→ Brief
Exactly and only the lines below from the one containing "blue circle: (85, 46) -> (120, 86), moved" down to the one containing "green star: (161, 156) -> (259, 253), moved" are wanted, both included; please exclude every picture.

→ Records provided
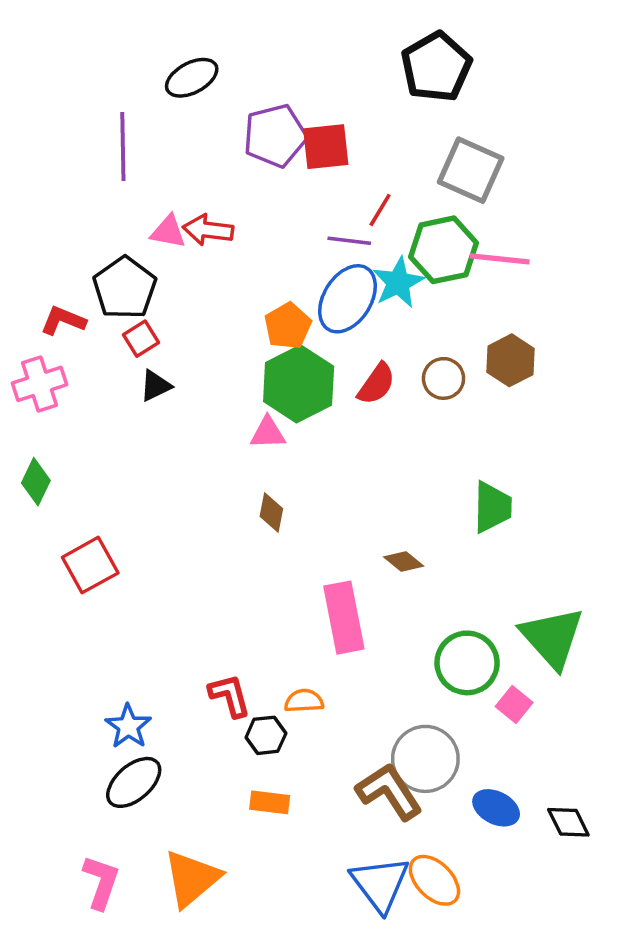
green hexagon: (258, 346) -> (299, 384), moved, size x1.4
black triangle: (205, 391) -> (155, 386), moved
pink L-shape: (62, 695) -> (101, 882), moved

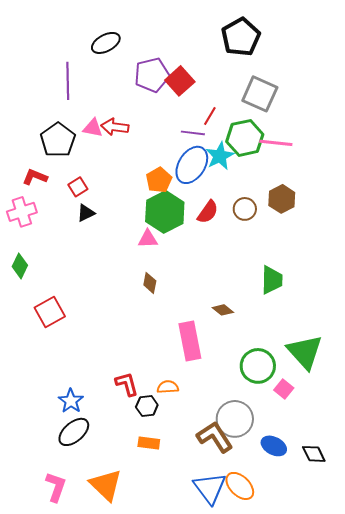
red square: (326, 147) -> (180, 81), turned -36
black pentagon: (125, 288) -> (58, 140), moved
orange triangle: (192, 878) -> (106, 485), turned -36

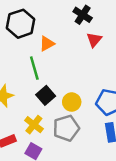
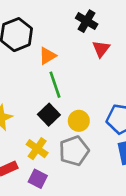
green line: (34, 68) -> (55, 85), moved

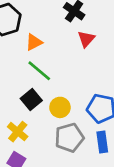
green line: (55, 85) -> (39, 71), turned -35
gray pentagon: (74, 151) -> (69, 138), moved

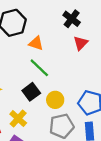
orange triangle: (34, 42) -> (36, 43), turned 42

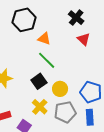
red triangle: (81, 43) -> (84, 39), turned -32
yellow cross: (18, 118) -> (40, 107), moved

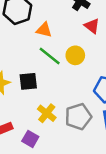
black square: (39, 81) -> (28, 81), moved, turned 35
yellow circle: (60, 89) -> (75, 55), moved

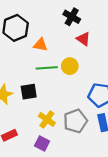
green line: (50, 56) -> (47, 68), turned -40
purple square: (30, 139) -> (42, 143), moved

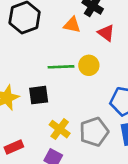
orange triangle: (41, 45) -> (72, 25), moved

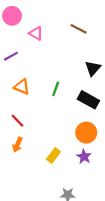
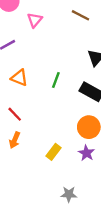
pink triangle: (36, 33) -> (35, 20), turned 40

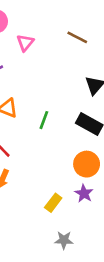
green line: (56, 80) -> (44, 120), moved
yellow rectangle: (53, 152) -> (53, 203), moved

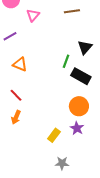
brown line: (77, 37) -> (72, 11), turned -35
green line: (44, 120) -> (66, 61), moved

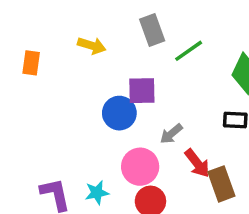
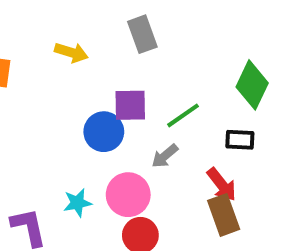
green line: (189, 51) -> (183, 115), moved
red arrow: (197, 163) -> (222, 184), moved
cyan star: (97, 193) -> (77, 203), moved

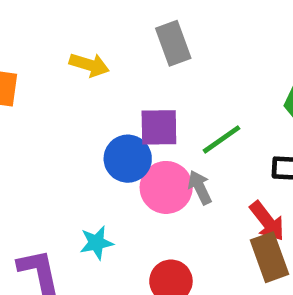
gray arrow: (165, 156) -> (200, 187), turned 104
pink circle: (128, 195) -> (166, 187), moved

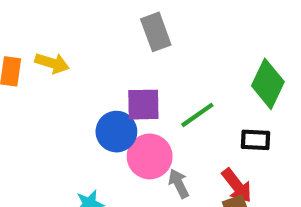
yellow arrow: (89, 65) -> (52, 63), moved
gray arrow: (200, 187) -> (179, 183), moved

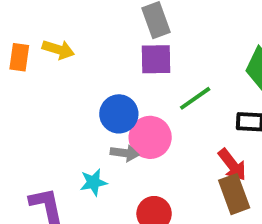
purple square: (143, 105) -> (156, 59), moved
gray arrow: (179, 183) -> (125, 153), moved, turned 124

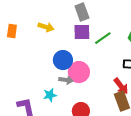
yellow arrow: (58, 49) -> (46, 27), moved
green line: (195, 98) -> (103, 38), moved

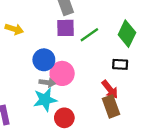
yellow arrow: (46, 27) -> (14, 29), moved
cyan star: (50, 95) -> (45, 100), moved, size x1.5

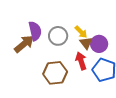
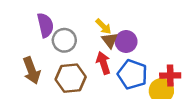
gray circle: (58, 36) -> (64, 40), moved
brown arrow: (24, 44) -> (32, 71), moved, turned 110

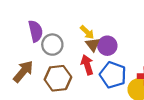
brown arrow: (32, 71) -> (23, 71), turned -120

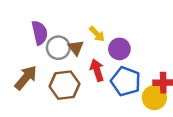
brown triangle: (93, 45) -> (76, 48), moved

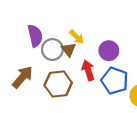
yellow arrow: (97, 34) -> (77, 37), moved

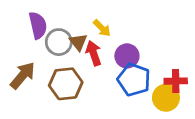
yellow arrow: (77, 37) -> (102, 28), moved
purple circle: (109, 51) -> (127, 56), moved
red arrow: (88, 70) -> (94, 53), moved

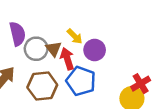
purple circle: (127, 56) -> (95, 50), moved
blue pentagon: (134, 80) -> (81, 81), moved
red cross: (176, 81) -> (141, 84), turned -30

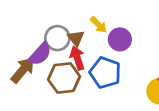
purple semicircle: (17, 34) -> (40, 54), moved, turned 55
red arrow: (67, 59) -> (77, 58), moved

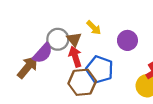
purple circle: (120, 39) -> (127, 40), moved
brown hexagon: (64, 78) -> (82, 82), moved

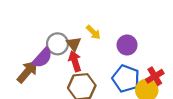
blue pentagon: (100, 69) -> (126, 79), moved

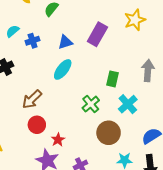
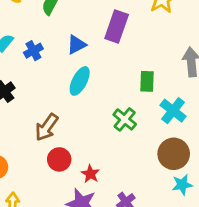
brown circle: (109, 133) -> (174, 154), moved

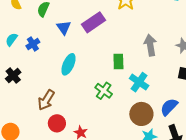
purple rectangle: (117, 27) -> (93, 22), turned 40
blue triangle: (76, 45) -> (64, 28), moved, turned -35

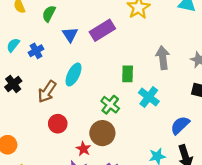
brown arrow: (46, 100) -> (47, 92), moved
brown circle: (141, 114) -> (102, 133), moved
red circle: (57, 123) -> (58, 124), moved

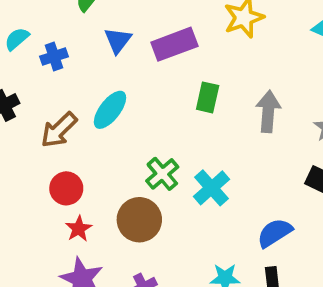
green rectangle: (128, 74) -> (208, 97), moved
cyan cross: (149, 97) -> (211, 188), moved
red star: (83, 149) -> (79, 229), moved

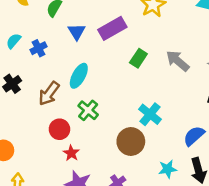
green rectangle: (208, 97) -> (138, 58), turned 30
gray arrow: (268, 111) -> (178, 61), turned -45
green cross: (162, 174) -> (88, 110), moved
brown circle: (139, 220) -> (131, 142), moved

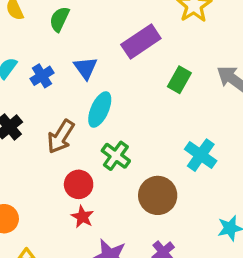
blue triangle: (77, 32) -> (86, 68), moved
brown circle: (131, 142) -> (158, 195), moved
red star: (71, 153) -> (82, 217), moved

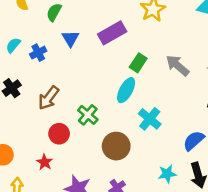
blue triangle: (86, 68) -> (70, 38), moved
cyan ellipse: (100, 110) -> (126, 90), moved
red star: (82, 217) -> (45, 162), moved

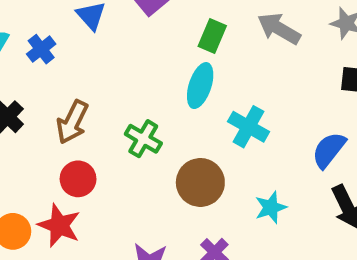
red circle: (59, 134) -> (78, 179), moved
red star: (45, 162) -> (59, 225), moved, size x1.5
cyan star: (167, 174) -> (271, 207), moved

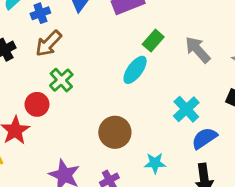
brown arrow: (72, 122) -> (49, 44), moved
cyan cross: (248, 127) -> (186, 109), moved
green cross: (143, 139) -> (61, 80), moved

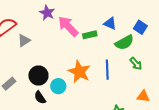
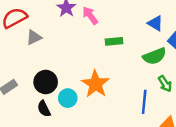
blue triangle: (110, 23) -> (155, 23), moved
pink arrow: (68, 26) -> (90, 15), moved, size x0.7
blue line: (107, 70) -> (144, 102), moved

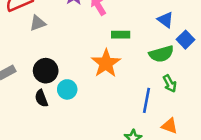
orange star: (95, 84) -> (106, 63), moved

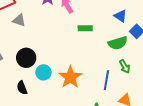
gray triangle: (38, 23) -> (19, 20), turned 40
orange star: (106, 63) -> (70, 77), moved
black semicircle: (41, 98) -> (22, 88), moved

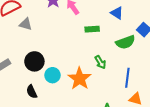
blue triangle: (120, 16) -> (117, 13), moved
green arrow: (125, 66) -> (100, 62), moved
blue line: (106, 80) -> (127, 78), moved

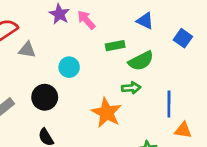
green semicircle: (125, 42) -> (141, 61), moved
green arrow: (100, 62) -> (131, 88), turned -56
cyan circle: (52, 75) -> (69, 67), moved

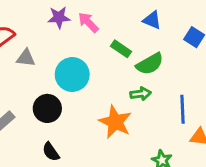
purple star: (59, 14) -> (59, 17), turned -30
green rectangle: (115, 46) -> (121, 49), turned 48
cyan circle: (69, 67) -> (72, 74), size x1.5

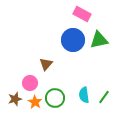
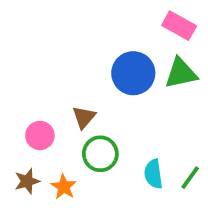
pink rectangle: (82, 14) -> (179, 26), moved
pink circle: (30, 83) -> (40, 135), moved
green circle: (55, 98) -> (100, 154), moved

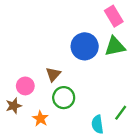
pink rectangle: (179, 26) -> (114, 16), turned 30
cyan semicircle: (153, 174) -> (97, 124), moved
brown star: (27, 181) -> (14, 106), moved

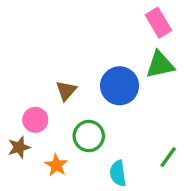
blue circle: (85, 46) -> (120, 86), moved
brown triangle: (53, 74) -> (66, 91), moved
cyan semicircle: (97, 124) -> (118, 173), moved

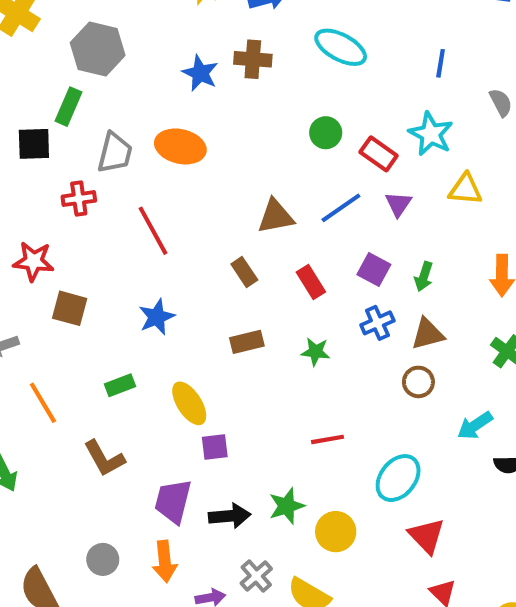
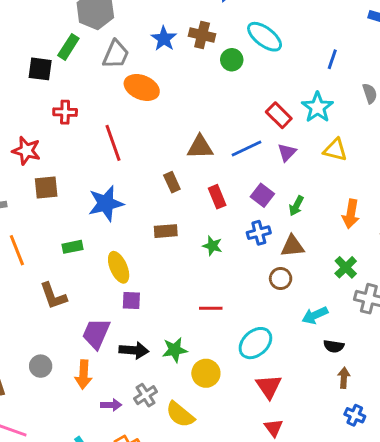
green circle: (326, 133) -> (232, 60), moved
gray trapezoid: (115, 153) -> (116, 54), moved
brown square: (70, 308) -> (46, 187), turned -30
blue star: (157, 317) -> (106, 203), size x1.4

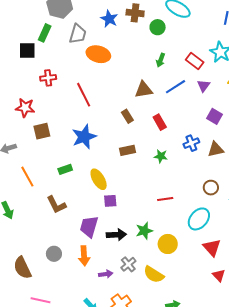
purple square: (262, 195) -> (214, 116), moved
green arrow: (296, 206) -> (161, 60), moved
brown circle: (281, 279) -> (211, 188), moved

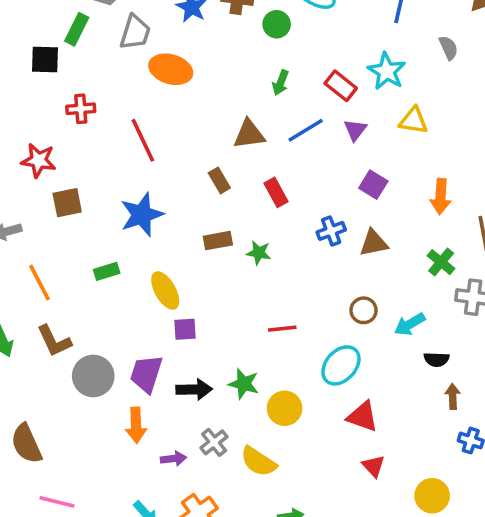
green star: (161, 156) -> (259, 253), moved
brown L-shape: (56, 205) -> (54, 341), moved
green star: (144, 231) -> (244, 384), turned 30
red triangle: (212, 248) -> (363, 417), turned -30
gray circle: (54, 254) -> (93, 376), moved, size x1.5

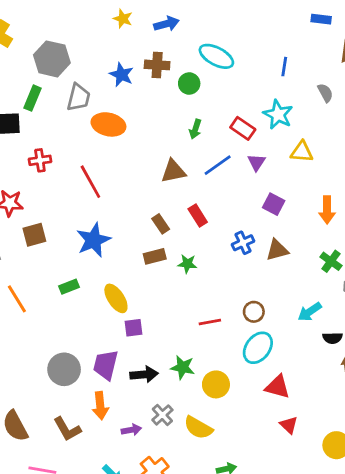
brown rectangle: (219, 180) -> (161, 224), moved
brown circle: (364, 310) -> (254, 312), moved
brown L-shape: (54, 341) -> (67, 429), moved

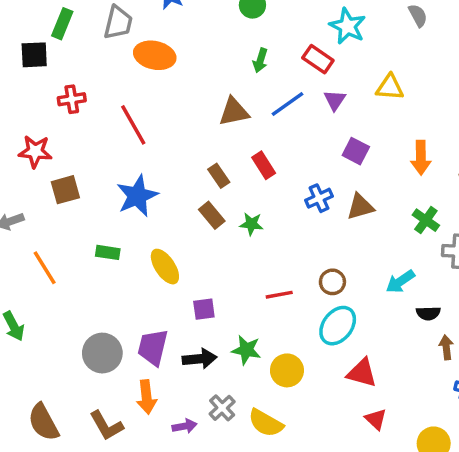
cyan star: (278, 115) -> (347, 26), moved
brown rectangle: (155, 256) -> (212, 215), turned 65
green rectangle: (69, 287) -> (108, 252), turned 30
purple square: (134, 328) -> (204, 309), moved

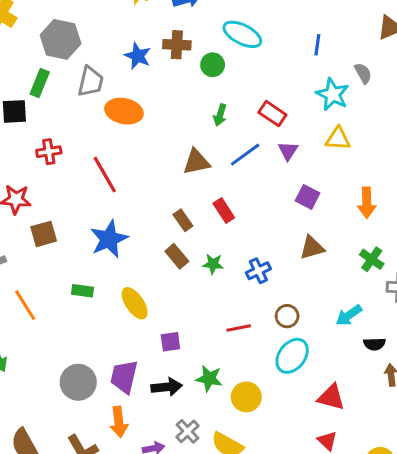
cyan star: (347, 26) -> (333, 94), moved
blue cross: (319, 198) -> (258, 271), moved
red triangle: (362, 373) -> (331, 397), moved

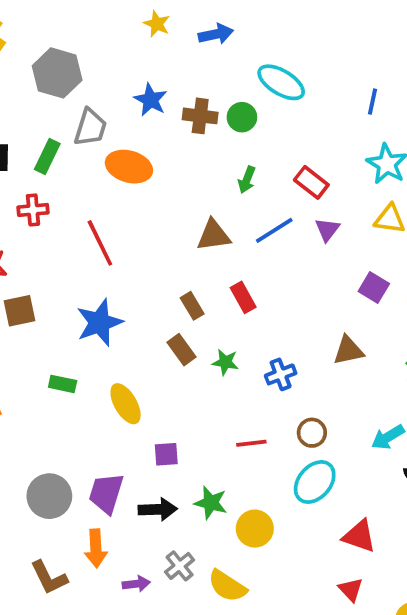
brown cross: (177, 45) -> (200, 116), moved
green rectangle: (40, 83) -> (47, 157), moved
purple square: (308, 197) -> (374, 287), moved

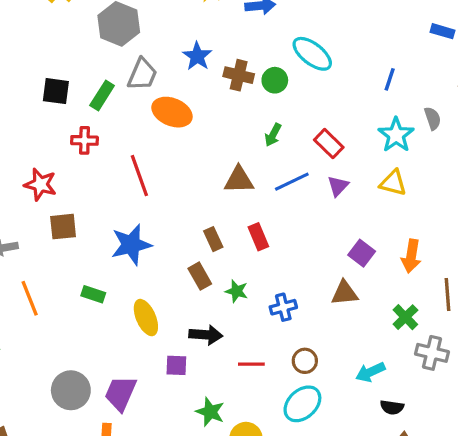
purple square: (374, 287) -> (362, 253), moved
black arrow: (158, 509) -> (206, 335), moved

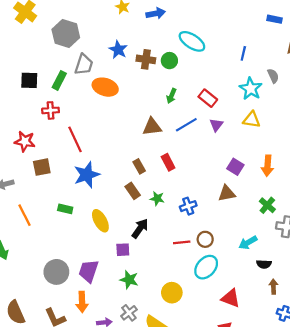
red line: (139, 176) -> (75, 139), moved
black arrow: (206, 335) -> (140, 228), turned -54
red line: (251, 364) -> (182, 242), moved
green star: (210, 412) -> (129, 280), moved

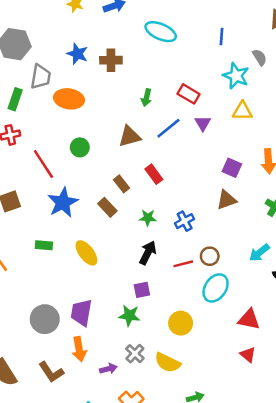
green circle: (169, 61) -> (80, 147), moved
brown rectangle: (133, 191) -> (107, 207), moved
black arrow: (140, 228) -> (148, 253), moved
purple square: (123, 250) -> (142, 290), moved

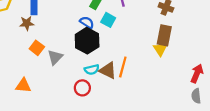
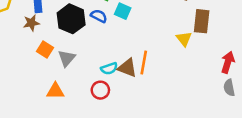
brown rectangle: (164, 35) -> (202, 21), moved
black hexagon: (87, 41) -> (71, 19), moved
orange triangle: (23, 86) -> (55, 91), moved

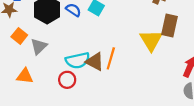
yellow triangle: (184, 39) -> (151, 40), size x1.5
cyan semicircle: (109, 68) -> (78, 60), size x1.5

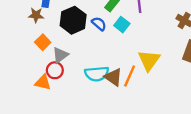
yellow triangle: (151, 40) -> (149, 60), moved
red circle: (67, 80) -> (55, 70), moved

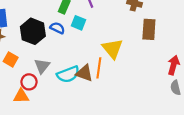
gray triangle: (60, 55) -> (42, 66), moved

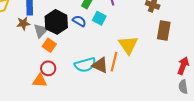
orange square: (11, 59) -> (49, 45), moved
gray triangle: (42, 66) -> (41, 31), moved

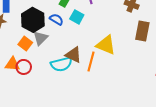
gray triangle: (41, 31) -> (40, 38), moved
yellow triangle: (128, 45) -> (106, 45), turned -35
brown triangle: (100, 65) -> (73, 55), moved
orange triangle: (40, 81) -> (12, 64), moved

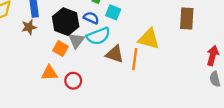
cyan semicircle: (61, 64) -> (98, 36), moved
red circle: (24, 67) -> (73, 81), moved

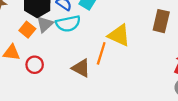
brown triangle: (115, 54) -> (81, 68), moved

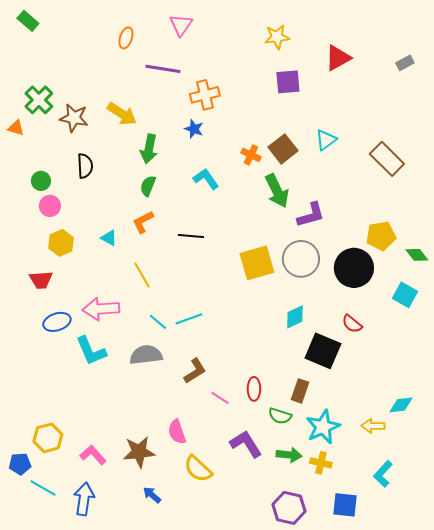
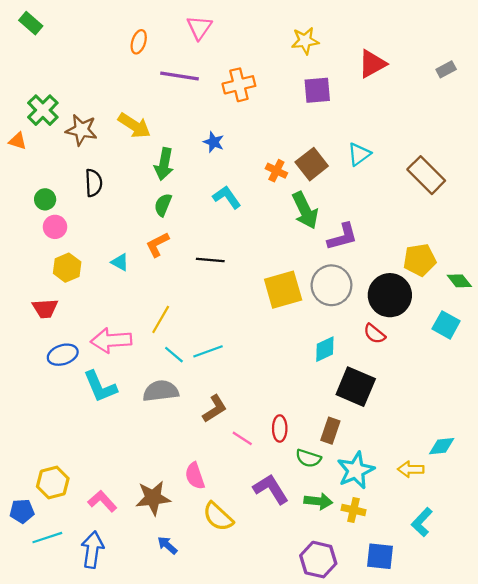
orange cross: (205, 95) -> (239, 85), moved
yellow line: (142, 275) -> (161, 319), moved, turned 60
red semicircle: (352, 324) -> (374, 334), moved
cyan line: (43, 488) -> (47, 538), turned -48

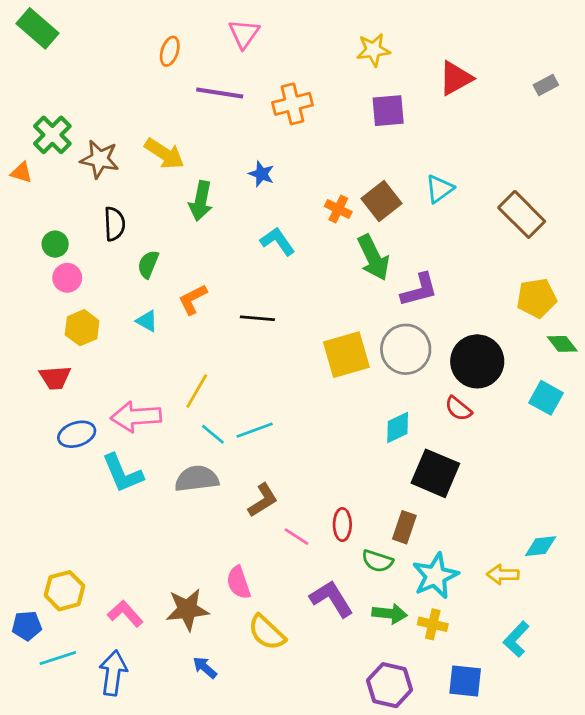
green rectangle: (31, 23) -> (38, 28), size x1.4
green semicircle: (163, 205) -> (148, 264), moved
yellow pentagon: (420, 260) -> (537, 298), moved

→ Solution below
blue circle: (85, 46) -> (120, 86), moved
brown triangle: (53, 74) -> (66, 91), moved
cyan semicircle: (97, 124) -> (118, 173), moved

green circle: (326, 133) -> (232, 60), moved
gray trapezoid: (115, 153) -> (116, 54), moved
brown square: (70, 308) -> (46, 187), turned -30
blue star: (157, 317) -> (106, 203), size x1.4

purple square: (262, 195) -> (214, 116), moved
green arrow: (296, 206) -> (161, 60), moved
brown circle: (281, 279) -> (211, 188), moved

green star: (161, 156) -> (259, 253), moved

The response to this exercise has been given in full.